(Version comparison data)
------------------------------------------------------------------------

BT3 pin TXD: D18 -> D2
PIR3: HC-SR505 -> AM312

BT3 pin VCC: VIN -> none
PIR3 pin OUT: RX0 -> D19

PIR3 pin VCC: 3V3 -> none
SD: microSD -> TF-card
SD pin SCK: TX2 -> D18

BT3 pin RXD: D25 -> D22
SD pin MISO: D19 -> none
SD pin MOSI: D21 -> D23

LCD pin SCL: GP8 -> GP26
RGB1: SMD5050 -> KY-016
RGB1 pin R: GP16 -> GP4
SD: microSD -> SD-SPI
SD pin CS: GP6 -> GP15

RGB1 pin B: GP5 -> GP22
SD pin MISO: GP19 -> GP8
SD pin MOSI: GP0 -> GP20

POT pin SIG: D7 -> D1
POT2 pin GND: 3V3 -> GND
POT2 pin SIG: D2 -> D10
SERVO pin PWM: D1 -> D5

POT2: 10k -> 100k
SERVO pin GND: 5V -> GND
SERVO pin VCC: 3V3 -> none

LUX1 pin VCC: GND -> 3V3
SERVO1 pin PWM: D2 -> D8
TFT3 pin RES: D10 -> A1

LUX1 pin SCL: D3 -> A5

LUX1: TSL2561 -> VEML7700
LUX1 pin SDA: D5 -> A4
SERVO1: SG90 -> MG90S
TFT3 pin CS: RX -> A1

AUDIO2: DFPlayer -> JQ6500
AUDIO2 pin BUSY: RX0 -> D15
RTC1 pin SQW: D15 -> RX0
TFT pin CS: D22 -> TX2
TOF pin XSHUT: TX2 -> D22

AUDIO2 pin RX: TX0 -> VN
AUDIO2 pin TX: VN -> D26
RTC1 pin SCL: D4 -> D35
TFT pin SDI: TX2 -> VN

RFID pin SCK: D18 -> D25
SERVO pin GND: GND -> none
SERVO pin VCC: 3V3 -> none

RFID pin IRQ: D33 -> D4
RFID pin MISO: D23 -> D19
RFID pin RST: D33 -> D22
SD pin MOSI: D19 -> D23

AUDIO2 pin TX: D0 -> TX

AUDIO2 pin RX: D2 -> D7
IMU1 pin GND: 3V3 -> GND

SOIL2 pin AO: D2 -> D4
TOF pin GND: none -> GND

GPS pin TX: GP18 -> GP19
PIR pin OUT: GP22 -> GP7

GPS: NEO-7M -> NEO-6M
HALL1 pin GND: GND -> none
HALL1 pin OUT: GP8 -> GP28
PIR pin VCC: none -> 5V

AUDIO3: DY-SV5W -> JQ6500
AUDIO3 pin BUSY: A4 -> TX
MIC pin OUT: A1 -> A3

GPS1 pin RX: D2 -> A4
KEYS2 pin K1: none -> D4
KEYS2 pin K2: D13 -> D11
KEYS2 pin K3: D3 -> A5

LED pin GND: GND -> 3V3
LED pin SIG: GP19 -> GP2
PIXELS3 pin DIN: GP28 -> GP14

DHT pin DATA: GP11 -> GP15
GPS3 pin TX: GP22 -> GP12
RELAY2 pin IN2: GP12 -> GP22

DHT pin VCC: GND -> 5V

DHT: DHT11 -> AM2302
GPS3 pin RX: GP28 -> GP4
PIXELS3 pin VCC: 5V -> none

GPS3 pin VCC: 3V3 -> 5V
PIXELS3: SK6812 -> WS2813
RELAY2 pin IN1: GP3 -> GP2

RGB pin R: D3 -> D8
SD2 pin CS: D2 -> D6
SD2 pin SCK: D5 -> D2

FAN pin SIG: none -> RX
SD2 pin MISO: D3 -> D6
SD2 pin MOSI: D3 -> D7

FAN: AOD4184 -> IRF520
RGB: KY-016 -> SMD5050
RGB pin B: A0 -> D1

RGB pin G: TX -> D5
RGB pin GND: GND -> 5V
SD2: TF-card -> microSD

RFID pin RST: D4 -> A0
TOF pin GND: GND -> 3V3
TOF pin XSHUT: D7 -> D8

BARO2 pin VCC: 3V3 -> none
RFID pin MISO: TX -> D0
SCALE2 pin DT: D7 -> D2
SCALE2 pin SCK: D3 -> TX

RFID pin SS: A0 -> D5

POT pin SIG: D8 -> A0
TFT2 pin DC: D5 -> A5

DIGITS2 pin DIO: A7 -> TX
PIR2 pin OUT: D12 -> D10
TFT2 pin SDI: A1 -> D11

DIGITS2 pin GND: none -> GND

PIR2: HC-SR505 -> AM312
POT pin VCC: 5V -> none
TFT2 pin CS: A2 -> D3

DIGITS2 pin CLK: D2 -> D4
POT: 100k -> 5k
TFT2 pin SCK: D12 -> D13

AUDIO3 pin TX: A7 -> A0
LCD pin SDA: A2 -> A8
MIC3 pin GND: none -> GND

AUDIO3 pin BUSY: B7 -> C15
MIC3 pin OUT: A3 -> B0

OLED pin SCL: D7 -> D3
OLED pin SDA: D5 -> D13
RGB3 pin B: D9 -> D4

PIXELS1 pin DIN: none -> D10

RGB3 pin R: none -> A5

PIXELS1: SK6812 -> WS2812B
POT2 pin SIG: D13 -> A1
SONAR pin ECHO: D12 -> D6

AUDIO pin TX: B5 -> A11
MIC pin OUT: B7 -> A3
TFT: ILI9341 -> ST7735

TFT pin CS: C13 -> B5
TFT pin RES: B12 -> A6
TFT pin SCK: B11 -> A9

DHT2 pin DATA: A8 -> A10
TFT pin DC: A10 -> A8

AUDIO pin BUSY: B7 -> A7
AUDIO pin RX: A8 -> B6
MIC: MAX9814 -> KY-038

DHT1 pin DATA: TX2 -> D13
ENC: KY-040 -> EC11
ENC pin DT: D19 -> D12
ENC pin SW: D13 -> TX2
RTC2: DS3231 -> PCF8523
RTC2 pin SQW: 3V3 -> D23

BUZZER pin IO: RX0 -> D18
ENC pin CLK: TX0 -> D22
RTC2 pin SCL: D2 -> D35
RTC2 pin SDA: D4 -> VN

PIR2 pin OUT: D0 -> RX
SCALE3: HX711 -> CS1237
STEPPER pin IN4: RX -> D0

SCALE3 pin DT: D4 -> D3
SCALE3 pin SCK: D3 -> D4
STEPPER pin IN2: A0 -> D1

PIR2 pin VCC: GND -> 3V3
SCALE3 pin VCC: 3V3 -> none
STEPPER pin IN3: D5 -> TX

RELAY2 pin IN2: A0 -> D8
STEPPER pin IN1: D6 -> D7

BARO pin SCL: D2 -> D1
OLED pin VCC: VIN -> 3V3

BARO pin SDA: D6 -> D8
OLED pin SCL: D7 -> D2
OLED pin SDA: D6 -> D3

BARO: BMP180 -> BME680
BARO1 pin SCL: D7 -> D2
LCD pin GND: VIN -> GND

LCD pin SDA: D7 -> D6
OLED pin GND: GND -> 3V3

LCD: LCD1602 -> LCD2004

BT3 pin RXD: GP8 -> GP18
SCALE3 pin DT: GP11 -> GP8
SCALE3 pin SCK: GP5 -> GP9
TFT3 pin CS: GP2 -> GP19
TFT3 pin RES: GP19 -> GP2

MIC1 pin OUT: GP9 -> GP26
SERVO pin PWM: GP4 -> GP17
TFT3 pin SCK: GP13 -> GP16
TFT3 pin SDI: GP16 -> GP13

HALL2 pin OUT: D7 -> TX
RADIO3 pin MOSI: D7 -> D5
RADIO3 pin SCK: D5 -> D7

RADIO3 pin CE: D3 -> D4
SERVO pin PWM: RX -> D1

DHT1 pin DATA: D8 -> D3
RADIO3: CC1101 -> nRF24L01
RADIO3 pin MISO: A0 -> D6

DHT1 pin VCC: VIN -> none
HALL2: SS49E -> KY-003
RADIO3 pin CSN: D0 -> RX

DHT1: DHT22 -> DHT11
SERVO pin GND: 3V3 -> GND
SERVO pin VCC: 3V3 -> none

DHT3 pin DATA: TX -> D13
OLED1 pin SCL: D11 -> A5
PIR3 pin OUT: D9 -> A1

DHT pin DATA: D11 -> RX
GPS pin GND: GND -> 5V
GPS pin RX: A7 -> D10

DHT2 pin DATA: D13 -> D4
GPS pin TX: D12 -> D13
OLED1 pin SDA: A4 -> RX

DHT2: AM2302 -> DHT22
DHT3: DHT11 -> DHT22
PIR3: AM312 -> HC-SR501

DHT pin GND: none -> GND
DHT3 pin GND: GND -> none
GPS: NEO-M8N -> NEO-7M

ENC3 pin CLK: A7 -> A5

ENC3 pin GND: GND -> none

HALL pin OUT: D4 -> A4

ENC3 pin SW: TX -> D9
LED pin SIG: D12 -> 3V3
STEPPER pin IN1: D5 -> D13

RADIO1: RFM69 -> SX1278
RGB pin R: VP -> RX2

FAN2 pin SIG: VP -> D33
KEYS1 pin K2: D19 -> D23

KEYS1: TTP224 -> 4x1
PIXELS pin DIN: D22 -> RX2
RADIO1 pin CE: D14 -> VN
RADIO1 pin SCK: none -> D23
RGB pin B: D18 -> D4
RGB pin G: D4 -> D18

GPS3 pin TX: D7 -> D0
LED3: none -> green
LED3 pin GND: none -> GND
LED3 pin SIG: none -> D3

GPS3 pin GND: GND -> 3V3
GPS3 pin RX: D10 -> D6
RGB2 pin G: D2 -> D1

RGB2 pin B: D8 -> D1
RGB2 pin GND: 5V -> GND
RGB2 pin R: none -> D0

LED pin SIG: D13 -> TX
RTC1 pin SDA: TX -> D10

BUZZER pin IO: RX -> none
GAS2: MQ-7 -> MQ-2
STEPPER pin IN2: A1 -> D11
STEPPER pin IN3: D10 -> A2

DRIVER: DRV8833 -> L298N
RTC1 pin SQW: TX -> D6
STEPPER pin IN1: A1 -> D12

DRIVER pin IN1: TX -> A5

------------------------------------------------------------------------

• [Problem requirements]: When you reach the line containing "RTC1 pin SQW: D15 -> RX0" in the data above, start copying exactly, and stop after the line containing "SD pin MOSI: D19 -> D23".

• [Response box]:
RTC1 pin SQW: D15 -> RX0
TFT pin CS: D22 -> TX2
TOF pin XSHUT: TX2 -> D22

AUDIO2 pin RX: TX0 -> VN
AUDIO2 pin TX: VN -> D26
RTC1 pin SCL: D4 -> D35
TFT pin SDI: TX2 -> VN

RFID pin SCK: D18 -> D25
SERVO pin GND: GND -> none
SERVO pin VCC: 3V3 -> none

RFID pin IRQ: D33 -> D4
RFID pin MISO: D23 -> D19
RFID pin RST: D33 -> D22
SD pin MOSI: D19 -> D23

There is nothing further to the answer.